Content starts

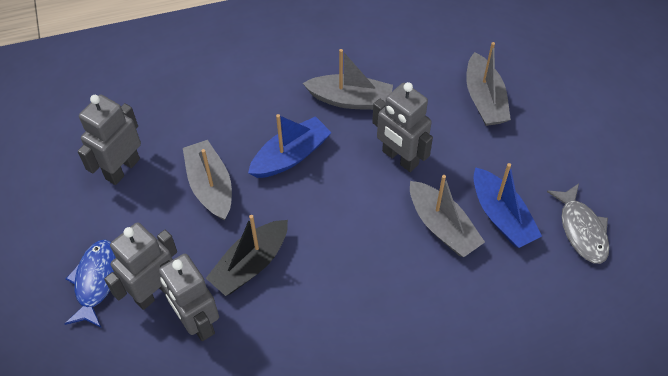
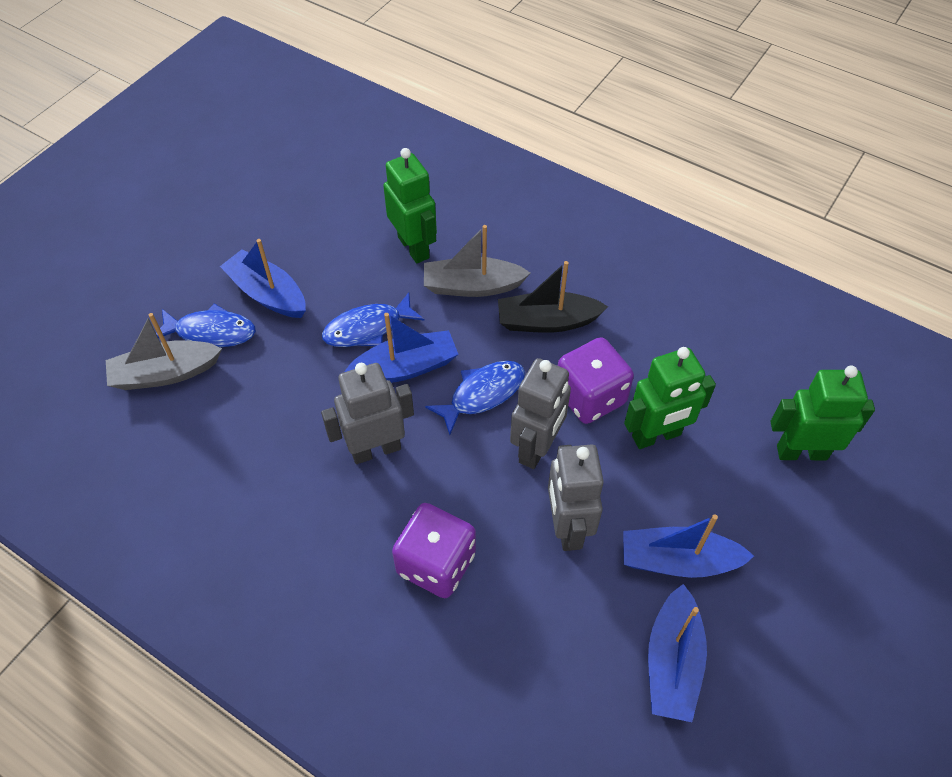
blue boat: 2 -> 4
blue fish: 1 -> 3
green robot: 0 -> 3
grey boat: 4 -> 2
grey fish: 1 -> 0
grey robot: 4 -> 3
purple dice: 0 -> 2

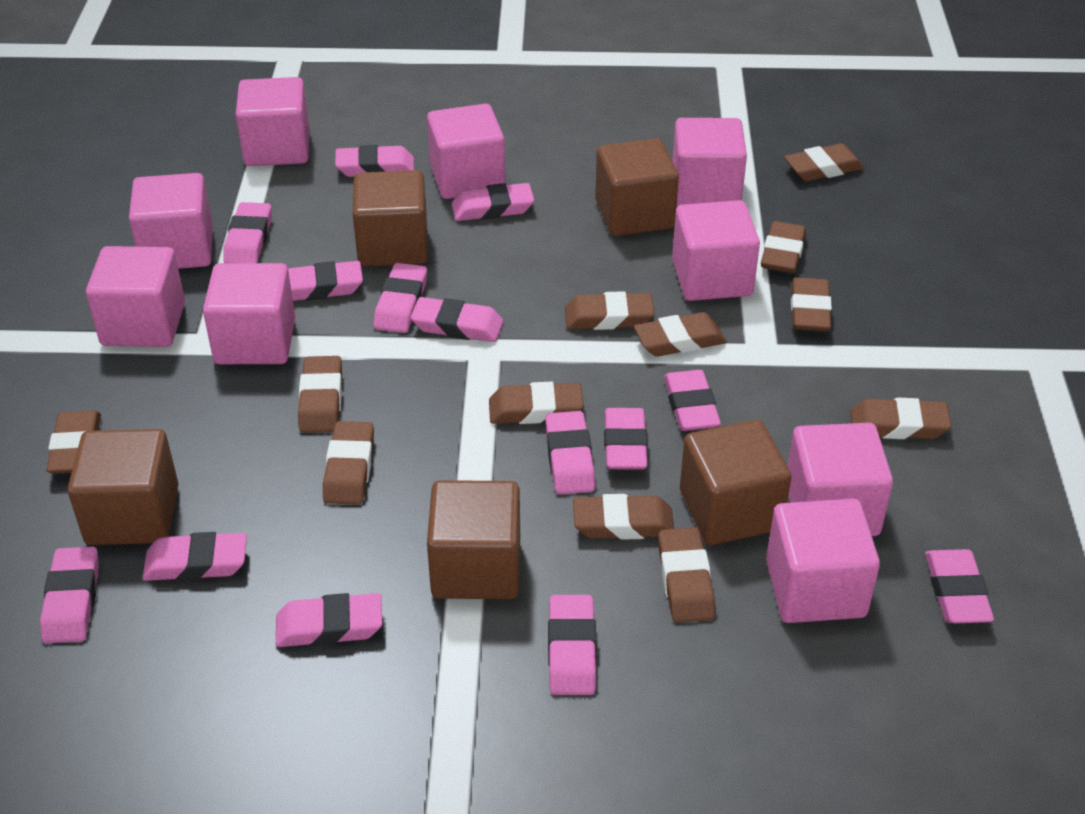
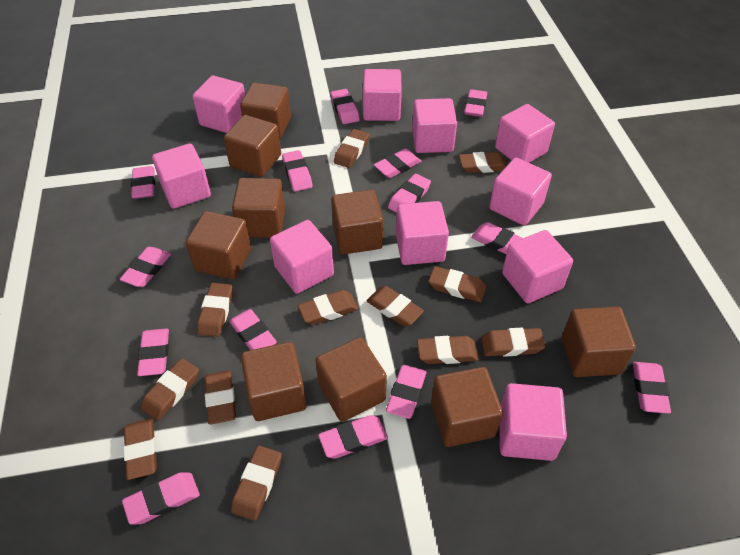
brown cube: 5 -> 9
pink cube: 9 -> 10

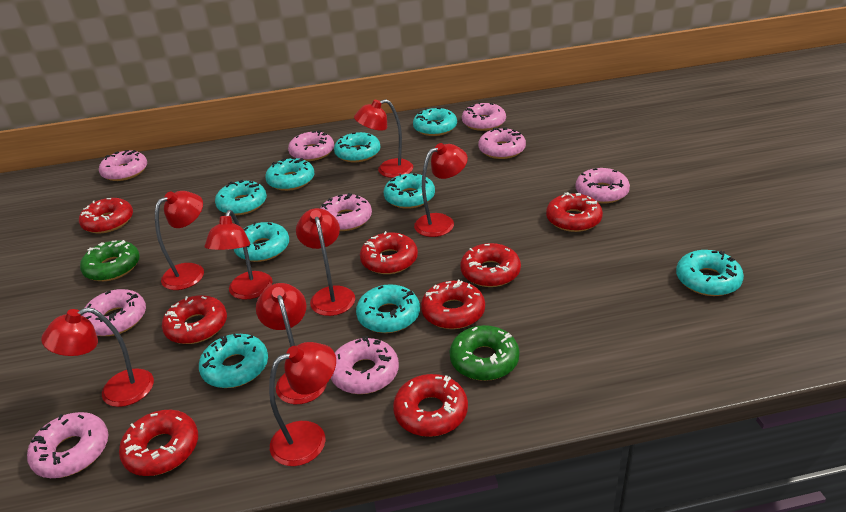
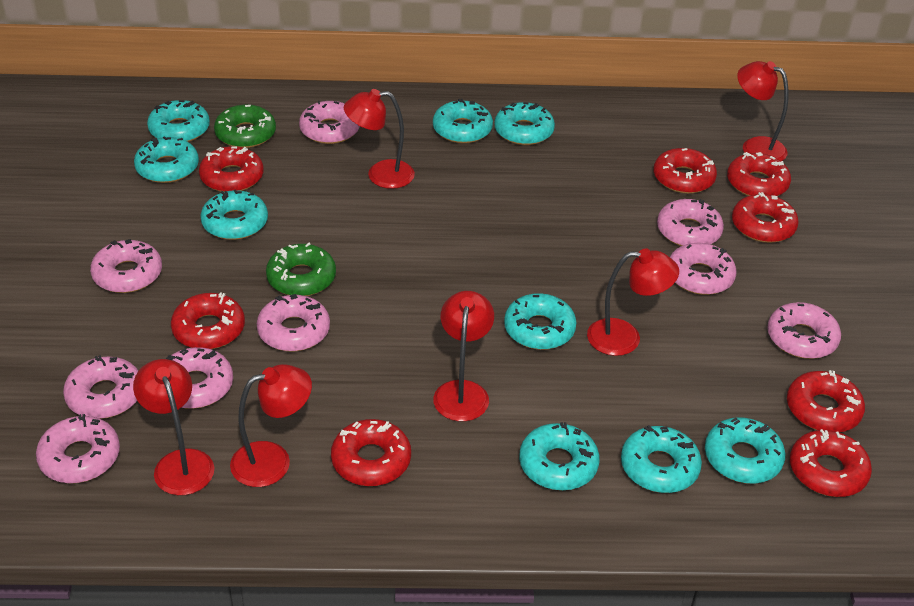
red lamp: 8 -> 6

Content ends

▶ WHAT YOU WILL DO
Where "grey" occurs in a line of the data above, count that line. Give the final count and no other words.

▶ YOUR SOLUTION
3